• [Written task] Reproduce each record below in full, word for word, without images.

• [Source material]
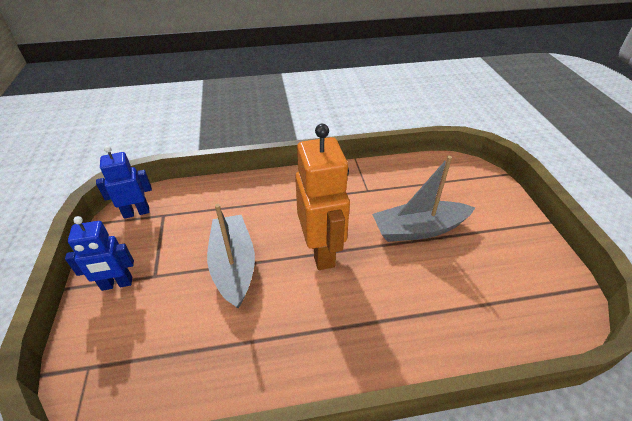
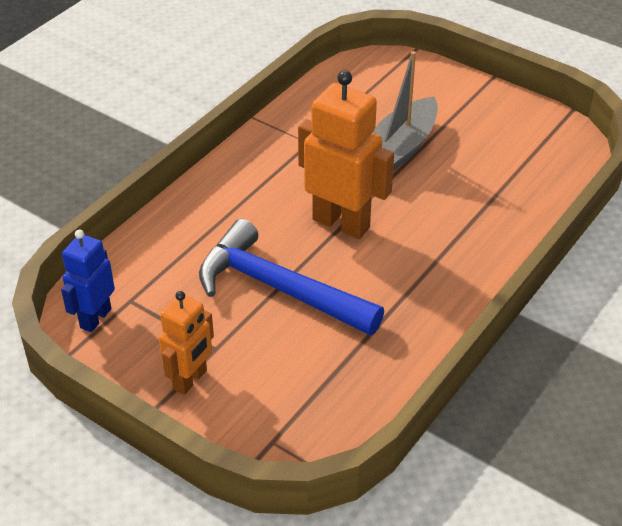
camera: 45 degrees left, 0 degrees up
blue robot [65,216,134,291] -> orange robot [159,291,214,395]
grey boat [207,204,255,309] -> blue hammer [199,219,384,335]

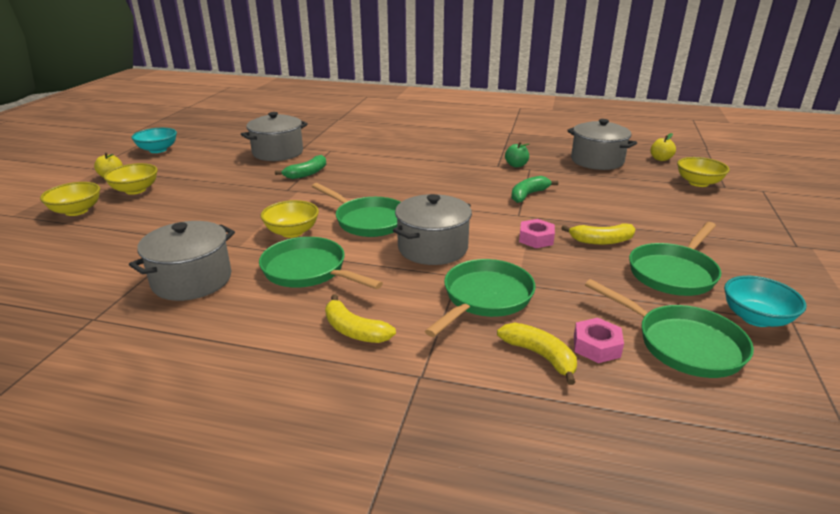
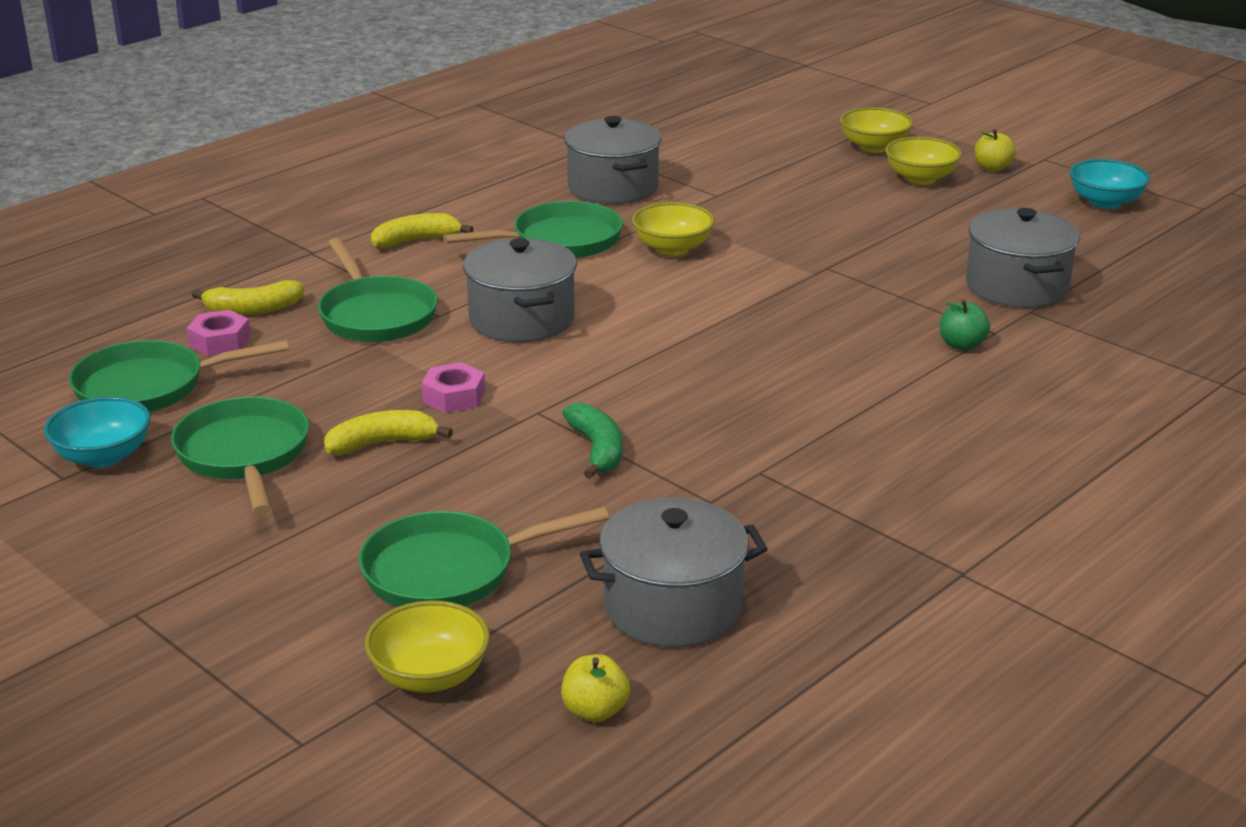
camera: 120 degrees right, 0 degrees up
green banana [275,155,326,179] -> none
green pan [312,183,401,237] -> green pan moved to [359,507,609,607]
green apple [505,142,529,167] -> green apple moved to [940,299,990,350]
yellow banana [561,223,635,245] -> yellow banana turned 45 degrees clockwise [324,410,453,455]

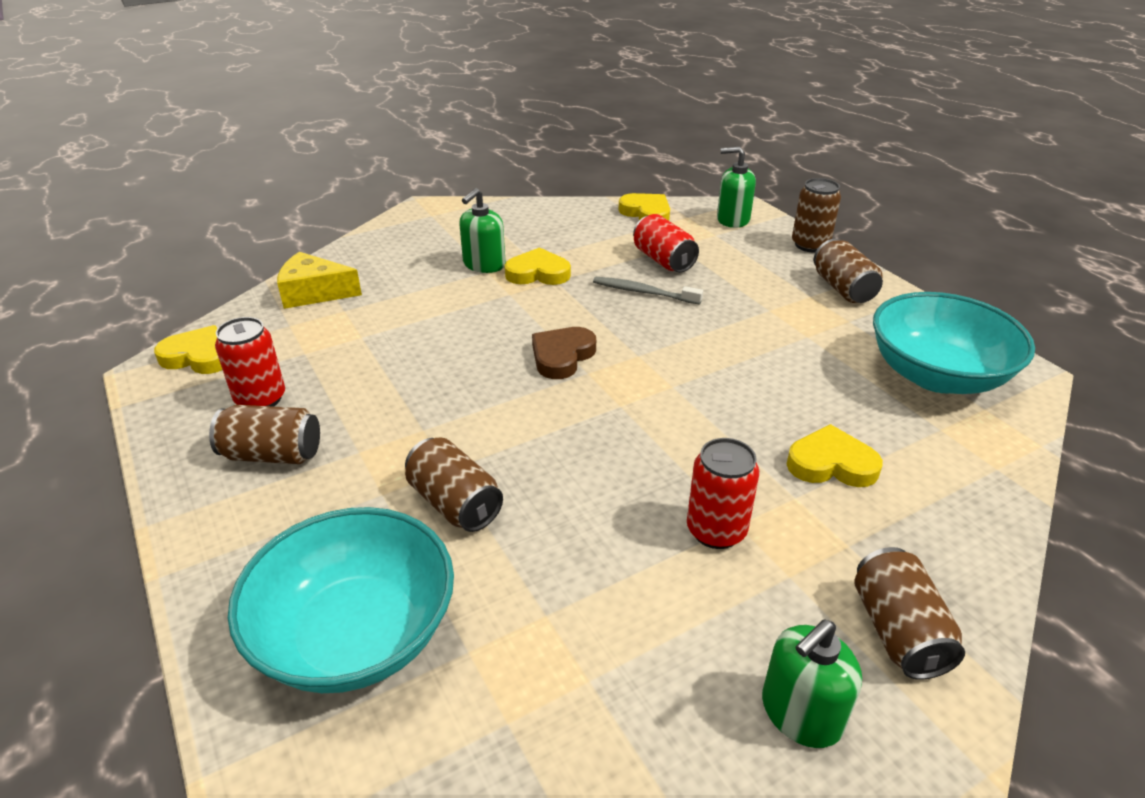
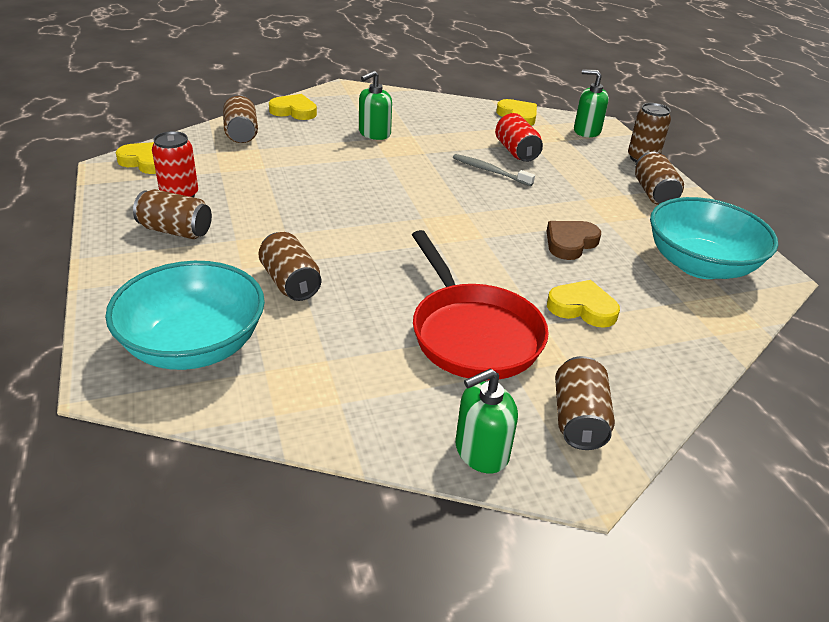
camera: 10 degrees right, 0 degrees up
yellow cheese [277,252,362,309] -> brown can [223,95,258,143]
yellow heart [505,247,571,285] -> yellow heart moved to [269,94,317,120]
brown heart [532,327,596,379] -> brown heart moved to [547,221,601,260]
red can [687,438,759,549] -> red pan [412,230,549,380]

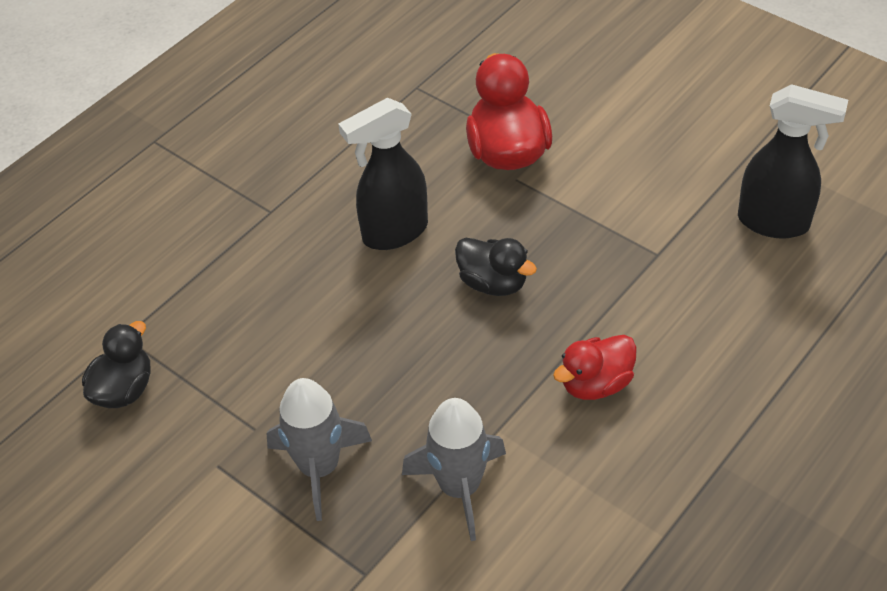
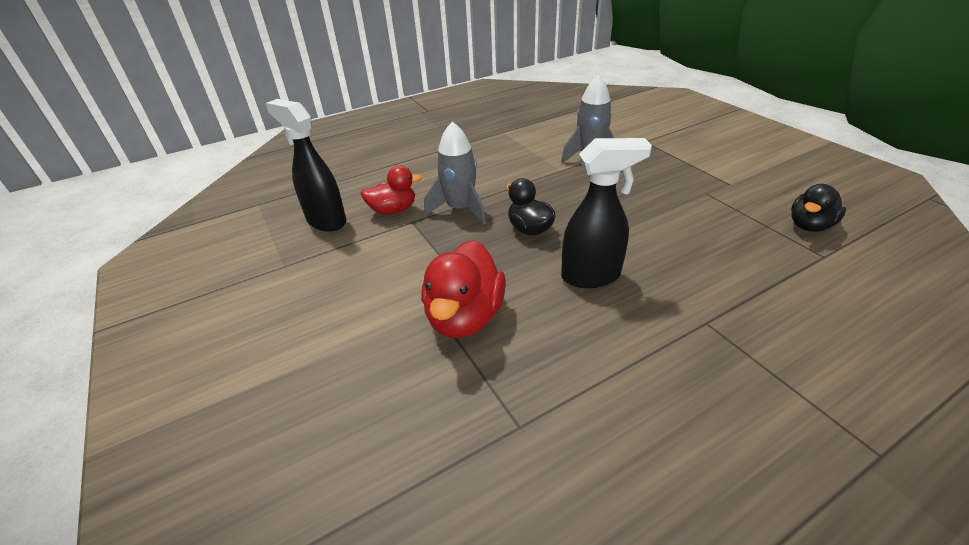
camera: 160 degrees left, 10 degrees down
grey rocket [266,378,372,521] -> grey rocket moved to [424,121,486,225]
red duck [553,335,637,400] -> red duck moved to [360,166,422,215]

• [Response below]
camera: 45 degrees left, 0 degrees up
blue robot [65,216,134,291] -> orange robot [159,291,214,395]
grey boat [207,204,255,309] -> blue hammer [199,219,384,335]

camera: 120 degrees right, 0 degrees up
green banana [275,155,326,179] -> none
green pan [312,183,401,237] -> green pan moved to [359,507,609,607]
green apple [505,142,529,167] -> green apple moved to [940,299,990,350]
yellow banana [561,223,635,245] -> yellow banana turned 45 degrees clockwise [324,410,453,455]

camera: 10 degrees right, 0 degrees up
yellow cheese [277,252,362,309] -> brown can [223,95,258,143]
yellow heart [505,247,571,285] -> yellow heart moved to [269,94,317,120]
brown heart [532,327,596,379] -> brown heart moved to [547,221,601,260]
red can [687,438,759,549] -> red pan [412,230,549,380]

camera: 160 degrees left, 10 degrees down
grey rocket [266,378,372,521] -> grey rocket moved to [424,121,486,225]
red duck [553,335,637,400] -> red duck moved to [360,166,422,215]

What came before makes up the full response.